## EXERCISE REQUIREMENTS
An exact transcription is needed, starting with the line that contains "R6: 110 (VBAT, VREF) -> 110 (GATE, VREF)" and ending with the last line of the records.

━━━ SOURCE INFORMATION

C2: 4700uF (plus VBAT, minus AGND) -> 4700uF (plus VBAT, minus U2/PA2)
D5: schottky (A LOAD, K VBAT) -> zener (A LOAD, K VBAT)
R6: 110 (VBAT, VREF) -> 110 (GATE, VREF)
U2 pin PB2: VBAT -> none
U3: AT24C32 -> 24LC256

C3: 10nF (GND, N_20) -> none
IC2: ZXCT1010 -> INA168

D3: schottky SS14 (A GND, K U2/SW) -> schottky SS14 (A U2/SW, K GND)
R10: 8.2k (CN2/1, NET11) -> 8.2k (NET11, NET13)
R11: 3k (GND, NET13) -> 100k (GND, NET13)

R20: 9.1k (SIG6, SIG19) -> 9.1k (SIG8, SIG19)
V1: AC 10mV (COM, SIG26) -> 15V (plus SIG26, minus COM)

━━━━━━

## TASK RESULT
R6: 110 (VBAT, VREF) -> 110 (GATE, VREF)
U2 pin PB2: VBAT -> none
U3: AT24C32 -> 24LC256

C3: 10nF (GND, N_20) -> none
IC2: ZXCT1010 -> INA168

D3: schottky SS14 (A GND, K U2/SW) -> schottky SS14 (A U2/SW, K GND)
R10: 8.2k (CN2/1, NET11) -> 8.2k (NET11, NET13)
R11: 3k (GND, NET13) -> 100k (GND, NET13)

R20: 9.1k (SIG6, SIG19) -> 9.1k (SIG8, SIG19)
V1: AC 10mV (COM, SIG26) -> 15V (plus SIG26, minus COM)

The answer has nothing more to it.